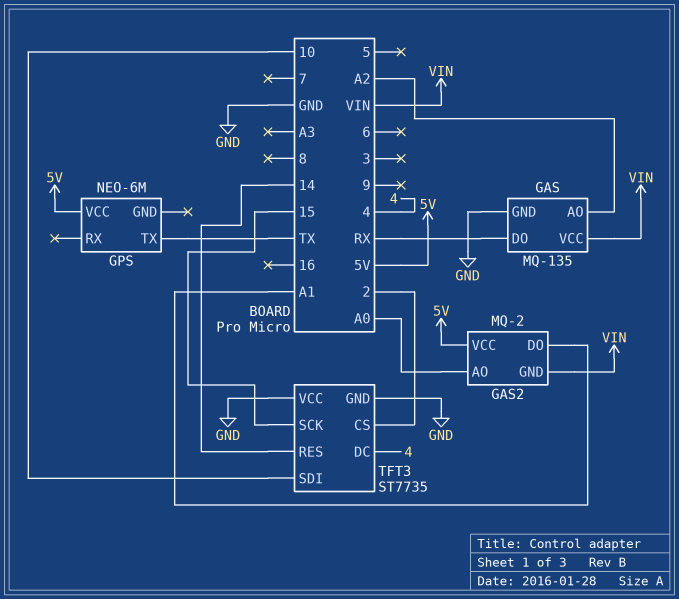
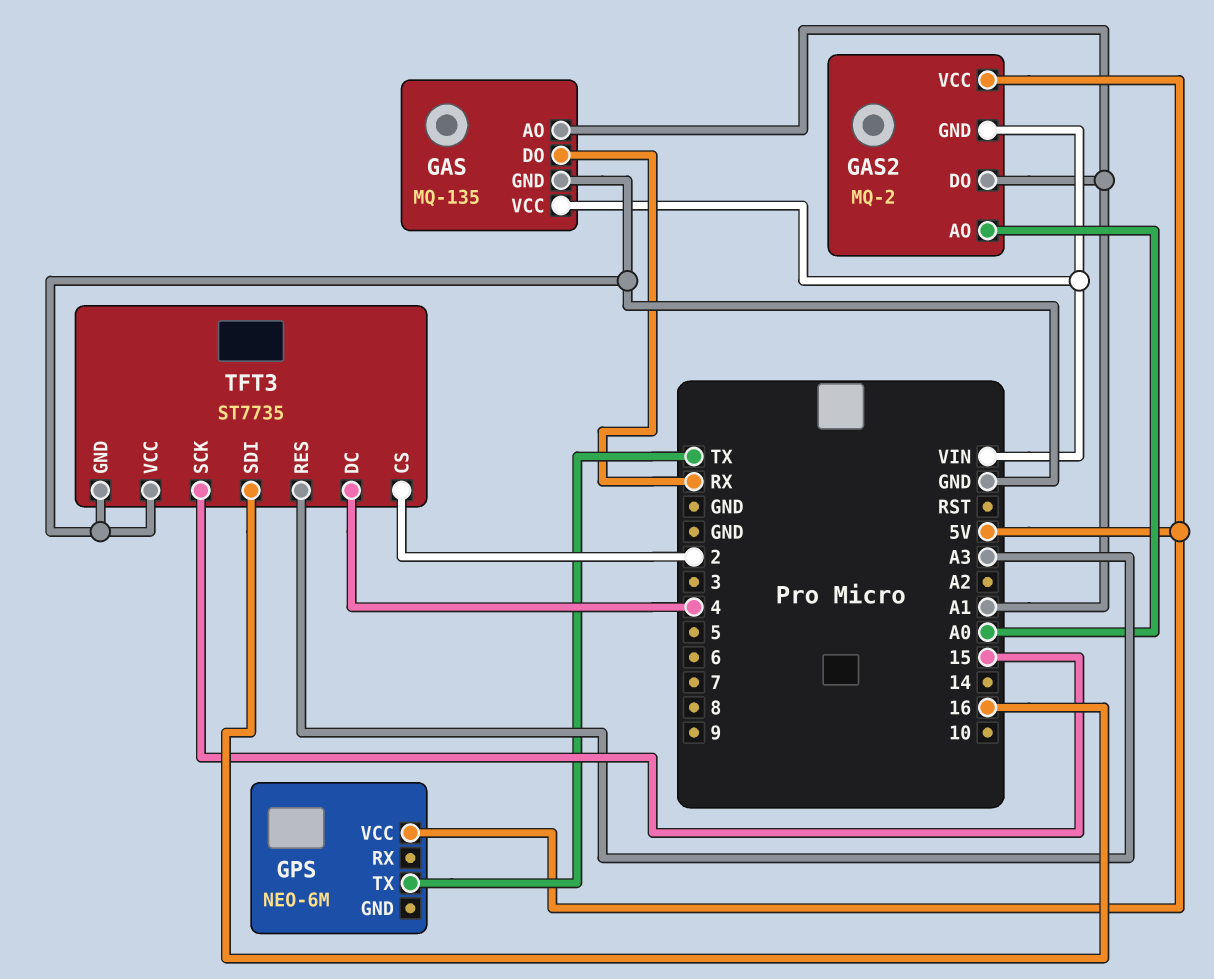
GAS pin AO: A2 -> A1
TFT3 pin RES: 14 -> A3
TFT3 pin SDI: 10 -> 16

* * *

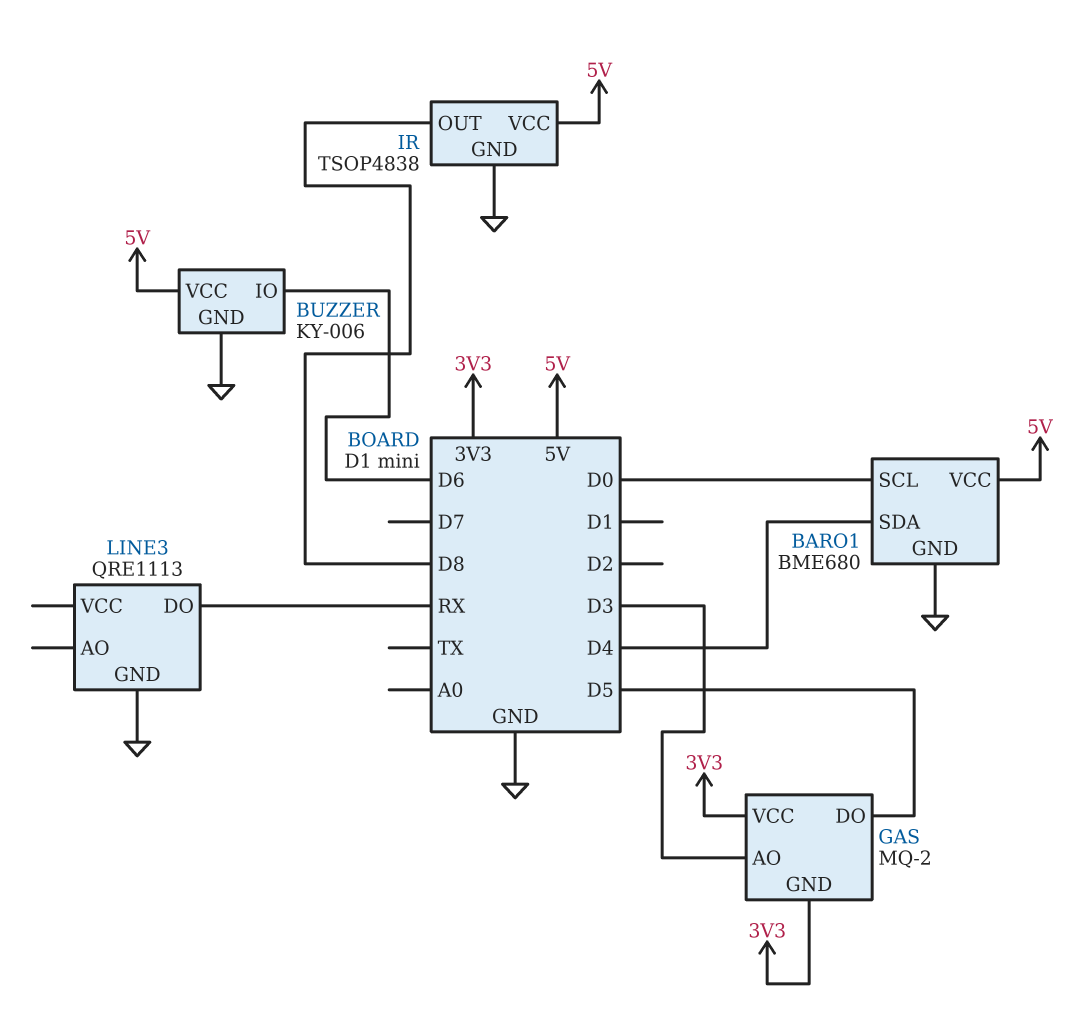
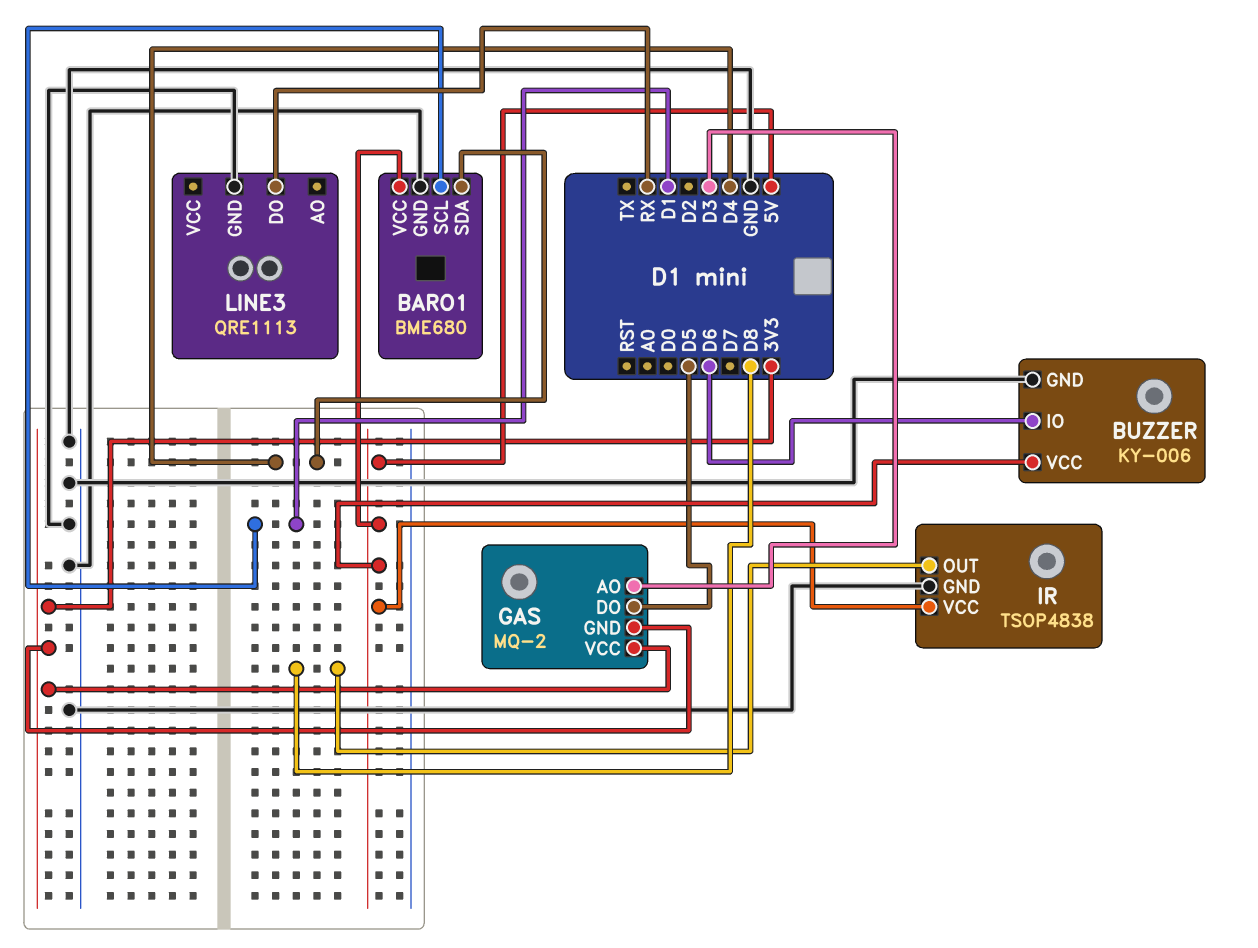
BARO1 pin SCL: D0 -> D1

* * *

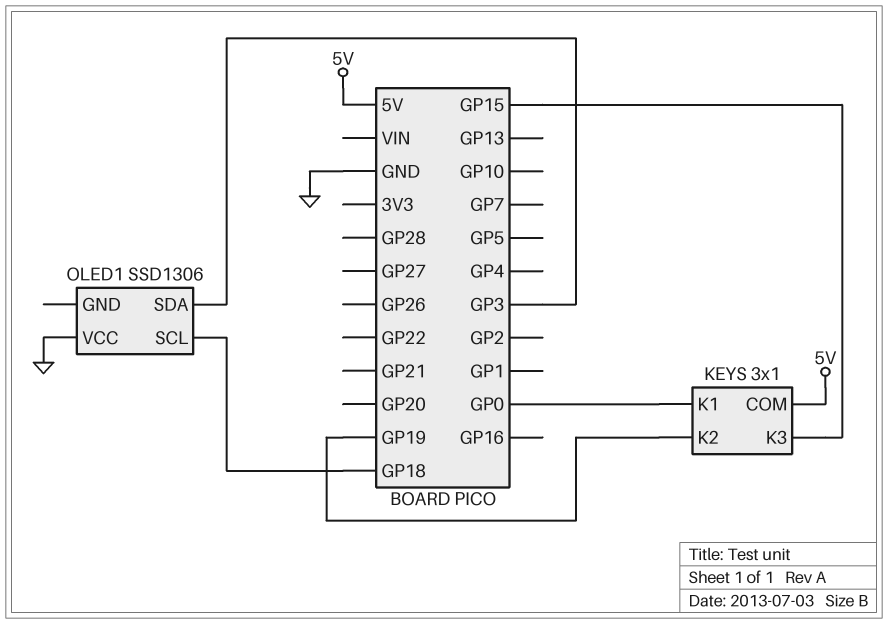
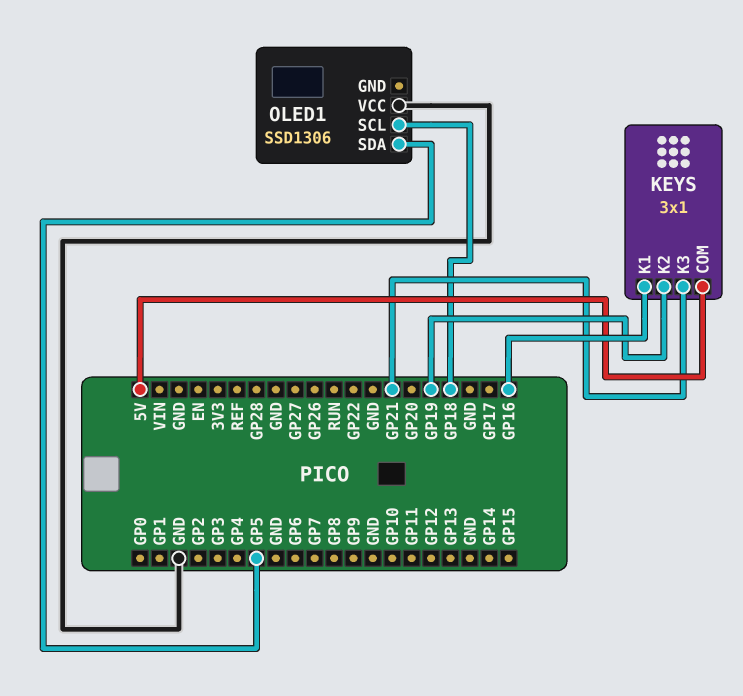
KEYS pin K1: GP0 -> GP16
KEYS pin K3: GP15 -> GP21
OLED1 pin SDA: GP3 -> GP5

§ ASSIGNMENT:
Could you repeat exactly the lines above from the line with "KEYS pin K1: GP0 -> GP16" up to and including the line with "OLED1 pin SDA: GP3 -> GP5", and only those?

§ EXERCISE RESULT:
KEYS pin K1: GP0 -> GP16
KEYS pin K3: GP15 -> GP21
OLED1 pin SDA: GP3 -> GP5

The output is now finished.